## [Task material]

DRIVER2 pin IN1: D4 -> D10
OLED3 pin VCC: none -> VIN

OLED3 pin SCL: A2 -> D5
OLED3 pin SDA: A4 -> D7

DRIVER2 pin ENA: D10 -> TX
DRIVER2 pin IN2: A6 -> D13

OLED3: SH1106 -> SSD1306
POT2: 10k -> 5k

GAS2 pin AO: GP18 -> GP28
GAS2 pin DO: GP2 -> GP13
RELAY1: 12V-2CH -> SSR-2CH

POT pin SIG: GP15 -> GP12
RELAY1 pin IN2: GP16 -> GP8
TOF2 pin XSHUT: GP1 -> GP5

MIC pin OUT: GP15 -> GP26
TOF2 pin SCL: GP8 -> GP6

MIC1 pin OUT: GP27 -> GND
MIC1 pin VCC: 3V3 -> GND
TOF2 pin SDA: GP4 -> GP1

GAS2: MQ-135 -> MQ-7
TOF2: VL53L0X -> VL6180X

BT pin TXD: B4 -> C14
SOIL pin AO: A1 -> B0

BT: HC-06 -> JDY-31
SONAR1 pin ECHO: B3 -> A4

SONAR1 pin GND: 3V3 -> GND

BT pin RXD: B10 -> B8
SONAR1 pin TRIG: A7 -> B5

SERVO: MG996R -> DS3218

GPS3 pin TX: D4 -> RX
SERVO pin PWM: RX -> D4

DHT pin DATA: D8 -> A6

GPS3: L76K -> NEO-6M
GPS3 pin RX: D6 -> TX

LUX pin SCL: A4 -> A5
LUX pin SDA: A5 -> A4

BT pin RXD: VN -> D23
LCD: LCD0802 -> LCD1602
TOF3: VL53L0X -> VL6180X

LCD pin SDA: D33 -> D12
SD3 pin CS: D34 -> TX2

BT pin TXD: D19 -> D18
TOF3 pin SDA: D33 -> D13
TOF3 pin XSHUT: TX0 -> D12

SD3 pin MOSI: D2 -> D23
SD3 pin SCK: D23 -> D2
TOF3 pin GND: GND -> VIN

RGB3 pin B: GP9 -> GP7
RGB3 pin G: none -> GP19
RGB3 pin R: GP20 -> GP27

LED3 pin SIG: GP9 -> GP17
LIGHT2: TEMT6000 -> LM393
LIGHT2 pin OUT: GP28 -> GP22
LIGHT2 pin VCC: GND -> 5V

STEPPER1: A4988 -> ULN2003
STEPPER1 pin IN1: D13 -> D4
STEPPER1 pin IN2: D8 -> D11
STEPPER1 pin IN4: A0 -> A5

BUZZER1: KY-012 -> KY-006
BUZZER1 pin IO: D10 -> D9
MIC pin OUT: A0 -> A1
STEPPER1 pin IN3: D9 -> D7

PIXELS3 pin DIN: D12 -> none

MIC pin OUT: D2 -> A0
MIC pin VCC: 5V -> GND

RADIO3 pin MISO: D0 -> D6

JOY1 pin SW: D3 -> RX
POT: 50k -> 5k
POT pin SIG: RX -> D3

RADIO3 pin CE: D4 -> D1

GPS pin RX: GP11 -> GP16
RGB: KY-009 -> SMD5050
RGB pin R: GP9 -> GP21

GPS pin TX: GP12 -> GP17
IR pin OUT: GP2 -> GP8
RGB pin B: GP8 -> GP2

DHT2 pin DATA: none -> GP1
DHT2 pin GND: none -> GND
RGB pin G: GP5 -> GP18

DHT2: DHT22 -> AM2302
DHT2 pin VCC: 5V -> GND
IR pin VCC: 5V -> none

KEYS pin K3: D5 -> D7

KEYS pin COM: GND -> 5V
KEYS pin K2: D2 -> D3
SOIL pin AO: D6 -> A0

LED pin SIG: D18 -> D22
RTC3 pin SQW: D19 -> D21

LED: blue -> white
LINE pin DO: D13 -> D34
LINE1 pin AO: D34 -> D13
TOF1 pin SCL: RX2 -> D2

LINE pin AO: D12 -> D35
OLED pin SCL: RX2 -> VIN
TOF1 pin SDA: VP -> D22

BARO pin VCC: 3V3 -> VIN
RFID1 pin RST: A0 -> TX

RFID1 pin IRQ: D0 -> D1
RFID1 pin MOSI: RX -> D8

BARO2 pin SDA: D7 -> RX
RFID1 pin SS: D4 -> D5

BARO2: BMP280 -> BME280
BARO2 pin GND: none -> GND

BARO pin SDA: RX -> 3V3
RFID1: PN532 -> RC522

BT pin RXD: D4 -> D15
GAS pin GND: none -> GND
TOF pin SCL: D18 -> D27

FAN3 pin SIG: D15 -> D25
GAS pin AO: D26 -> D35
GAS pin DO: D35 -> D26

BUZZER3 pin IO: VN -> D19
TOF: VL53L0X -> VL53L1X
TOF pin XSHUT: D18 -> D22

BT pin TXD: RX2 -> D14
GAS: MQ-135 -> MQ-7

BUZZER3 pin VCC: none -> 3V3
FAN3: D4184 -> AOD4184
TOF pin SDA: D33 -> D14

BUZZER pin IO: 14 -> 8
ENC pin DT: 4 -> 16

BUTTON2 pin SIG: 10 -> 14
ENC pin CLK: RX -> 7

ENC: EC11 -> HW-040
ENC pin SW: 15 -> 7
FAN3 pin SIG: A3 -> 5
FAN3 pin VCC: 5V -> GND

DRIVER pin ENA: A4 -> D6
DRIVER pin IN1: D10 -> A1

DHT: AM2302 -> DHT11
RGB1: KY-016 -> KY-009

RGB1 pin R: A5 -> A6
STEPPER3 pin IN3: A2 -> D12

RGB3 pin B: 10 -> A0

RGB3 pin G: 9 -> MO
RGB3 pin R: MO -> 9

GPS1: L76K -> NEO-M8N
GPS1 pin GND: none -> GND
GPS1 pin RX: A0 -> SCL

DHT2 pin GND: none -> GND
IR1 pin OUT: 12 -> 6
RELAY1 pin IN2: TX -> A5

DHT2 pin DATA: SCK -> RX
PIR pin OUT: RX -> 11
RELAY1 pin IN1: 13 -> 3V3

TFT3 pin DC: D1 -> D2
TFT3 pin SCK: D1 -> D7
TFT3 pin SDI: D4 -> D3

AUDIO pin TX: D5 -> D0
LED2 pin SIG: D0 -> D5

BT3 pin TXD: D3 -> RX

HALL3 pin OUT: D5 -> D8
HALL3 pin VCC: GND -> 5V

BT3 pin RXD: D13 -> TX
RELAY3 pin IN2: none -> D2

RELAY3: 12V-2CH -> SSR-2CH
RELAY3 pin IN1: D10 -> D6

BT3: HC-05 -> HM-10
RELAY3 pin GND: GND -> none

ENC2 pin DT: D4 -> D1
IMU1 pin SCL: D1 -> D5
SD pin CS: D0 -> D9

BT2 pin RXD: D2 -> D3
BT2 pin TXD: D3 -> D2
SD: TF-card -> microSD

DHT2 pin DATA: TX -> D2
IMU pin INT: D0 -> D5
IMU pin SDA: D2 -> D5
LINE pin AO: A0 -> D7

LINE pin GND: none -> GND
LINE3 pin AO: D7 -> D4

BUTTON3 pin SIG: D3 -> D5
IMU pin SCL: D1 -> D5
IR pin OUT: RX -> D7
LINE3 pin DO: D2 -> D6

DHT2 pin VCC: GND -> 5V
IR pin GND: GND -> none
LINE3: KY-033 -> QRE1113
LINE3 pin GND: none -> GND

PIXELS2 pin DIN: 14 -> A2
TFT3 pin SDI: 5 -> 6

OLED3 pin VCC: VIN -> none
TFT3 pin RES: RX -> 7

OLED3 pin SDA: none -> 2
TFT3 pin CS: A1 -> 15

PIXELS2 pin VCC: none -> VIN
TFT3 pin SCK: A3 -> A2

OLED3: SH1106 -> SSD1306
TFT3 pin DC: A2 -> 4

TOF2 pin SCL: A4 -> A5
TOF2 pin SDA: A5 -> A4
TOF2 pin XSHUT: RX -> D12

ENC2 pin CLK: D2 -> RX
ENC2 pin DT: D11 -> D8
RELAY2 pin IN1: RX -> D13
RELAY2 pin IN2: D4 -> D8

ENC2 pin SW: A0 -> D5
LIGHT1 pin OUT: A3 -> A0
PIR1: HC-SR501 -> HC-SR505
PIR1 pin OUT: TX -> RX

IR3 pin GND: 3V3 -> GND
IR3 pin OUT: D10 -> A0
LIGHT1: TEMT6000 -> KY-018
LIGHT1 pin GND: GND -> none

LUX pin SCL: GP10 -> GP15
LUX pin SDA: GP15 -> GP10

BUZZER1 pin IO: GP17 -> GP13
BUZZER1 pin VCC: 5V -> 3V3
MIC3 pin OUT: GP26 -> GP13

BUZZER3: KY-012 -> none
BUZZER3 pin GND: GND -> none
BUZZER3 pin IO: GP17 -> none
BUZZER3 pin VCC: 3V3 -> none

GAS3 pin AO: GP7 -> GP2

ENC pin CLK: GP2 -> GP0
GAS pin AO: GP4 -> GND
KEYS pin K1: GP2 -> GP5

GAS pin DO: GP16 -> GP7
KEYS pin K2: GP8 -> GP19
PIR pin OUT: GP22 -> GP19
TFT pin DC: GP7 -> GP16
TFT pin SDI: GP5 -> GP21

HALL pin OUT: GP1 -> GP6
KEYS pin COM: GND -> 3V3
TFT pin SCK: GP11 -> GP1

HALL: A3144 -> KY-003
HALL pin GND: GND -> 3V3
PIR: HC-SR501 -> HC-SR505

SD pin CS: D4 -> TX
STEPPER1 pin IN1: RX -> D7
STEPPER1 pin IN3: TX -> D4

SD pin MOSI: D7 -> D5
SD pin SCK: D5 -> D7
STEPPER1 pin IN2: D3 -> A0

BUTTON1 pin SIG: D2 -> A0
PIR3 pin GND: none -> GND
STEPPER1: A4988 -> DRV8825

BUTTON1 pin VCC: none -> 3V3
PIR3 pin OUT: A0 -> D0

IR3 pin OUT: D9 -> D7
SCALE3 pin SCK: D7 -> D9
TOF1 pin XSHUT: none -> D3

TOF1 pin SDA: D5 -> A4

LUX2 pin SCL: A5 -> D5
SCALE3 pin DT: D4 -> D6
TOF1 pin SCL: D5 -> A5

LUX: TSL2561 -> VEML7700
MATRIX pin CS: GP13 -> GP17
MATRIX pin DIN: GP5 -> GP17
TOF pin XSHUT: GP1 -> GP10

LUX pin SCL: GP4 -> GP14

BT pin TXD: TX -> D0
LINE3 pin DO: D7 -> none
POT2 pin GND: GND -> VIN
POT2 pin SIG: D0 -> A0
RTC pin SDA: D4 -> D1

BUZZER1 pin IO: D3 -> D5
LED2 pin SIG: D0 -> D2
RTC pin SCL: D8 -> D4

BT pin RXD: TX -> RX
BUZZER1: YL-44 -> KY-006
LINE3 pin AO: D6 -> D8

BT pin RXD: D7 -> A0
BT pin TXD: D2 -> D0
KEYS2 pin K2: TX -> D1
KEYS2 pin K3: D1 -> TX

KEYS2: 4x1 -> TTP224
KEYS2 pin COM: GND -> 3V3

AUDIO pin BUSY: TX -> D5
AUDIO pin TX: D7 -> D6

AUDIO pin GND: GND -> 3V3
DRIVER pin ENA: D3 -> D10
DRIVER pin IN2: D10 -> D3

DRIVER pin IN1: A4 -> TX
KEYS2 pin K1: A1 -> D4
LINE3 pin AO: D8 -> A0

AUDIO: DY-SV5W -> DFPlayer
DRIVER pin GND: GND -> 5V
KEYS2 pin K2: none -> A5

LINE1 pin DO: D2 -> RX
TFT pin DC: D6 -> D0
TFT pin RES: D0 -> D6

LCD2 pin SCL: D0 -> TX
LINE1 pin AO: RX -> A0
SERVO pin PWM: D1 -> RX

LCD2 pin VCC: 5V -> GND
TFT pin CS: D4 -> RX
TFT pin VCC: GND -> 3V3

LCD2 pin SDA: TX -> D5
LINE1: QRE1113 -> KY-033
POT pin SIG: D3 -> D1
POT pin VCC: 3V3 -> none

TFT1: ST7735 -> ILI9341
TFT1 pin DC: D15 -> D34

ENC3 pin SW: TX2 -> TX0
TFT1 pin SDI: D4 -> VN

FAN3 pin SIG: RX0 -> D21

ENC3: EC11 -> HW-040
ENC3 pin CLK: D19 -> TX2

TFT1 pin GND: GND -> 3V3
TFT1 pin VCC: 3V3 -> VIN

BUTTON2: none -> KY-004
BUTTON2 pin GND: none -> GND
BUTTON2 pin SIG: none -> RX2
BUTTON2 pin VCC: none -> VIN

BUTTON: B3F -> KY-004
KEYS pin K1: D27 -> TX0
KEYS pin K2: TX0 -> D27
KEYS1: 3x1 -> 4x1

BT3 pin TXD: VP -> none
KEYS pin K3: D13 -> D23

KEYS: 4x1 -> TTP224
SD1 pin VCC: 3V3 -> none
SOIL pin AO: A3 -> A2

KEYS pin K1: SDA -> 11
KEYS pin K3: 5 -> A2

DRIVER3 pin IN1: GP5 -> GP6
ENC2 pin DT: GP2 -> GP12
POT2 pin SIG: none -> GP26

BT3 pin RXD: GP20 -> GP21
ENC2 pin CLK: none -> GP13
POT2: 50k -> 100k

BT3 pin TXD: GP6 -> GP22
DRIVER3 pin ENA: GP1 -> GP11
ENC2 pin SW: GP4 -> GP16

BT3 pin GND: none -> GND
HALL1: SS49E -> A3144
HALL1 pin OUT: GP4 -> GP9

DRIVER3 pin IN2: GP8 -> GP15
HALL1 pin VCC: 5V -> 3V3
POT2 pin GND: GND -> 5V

## [Exercise details]
Starting at the first line of the listing, retype every line up to and including the one with "BT pin RXD: B10 -> B8".

## [Solution to this exercise]
DRIVER2 pin IN1: D4 -> D10
OLED3 pin VCC: none -> VIN

OLED3 pin SCL: A2 -> D5
OLED3 pin SDA: A4 -> D7

DRIVER2 pin ENA: D10 -> TX
DRIVER2 pin IN2: A6 -> D13

OLED3: SH1106 -> SSD1306
POT2: 10k -> 5k

GAS2 pin AO: GP18 -> GP28
GAS2 pin DO: GP2 -> GP13
RELAY1: 12V-2CH -> SSR-2CH

POT pin SIG: GP15 -> GP12
RELAY1 pin IN2: GP16 -> GP8
TOF2 pin XSHUT: GP1 -> GP5

MIC pin OUT: GP15 -> GP26
TOF2 pin SCL: GP8 -> GP6

MIC1 pin OUT: GP27 -> GND
MIC1 pin VCC: 3V3 -> GND
TOF2 pin SDA: GP4 -> GP1

GAS2: MQ-135 -> MQ-7
TOF2: VL53L0X -> VL6180X

BT pin TXD: B4 -> C14
SOIL pin AO: A1 -> B0

BT: HC-06 -> JDY-31
SONAR1 pin ECHO: B3 -> A4

SONAR1 pin GND: 3V3 -> GND

BT pin RXD: B10 -> B8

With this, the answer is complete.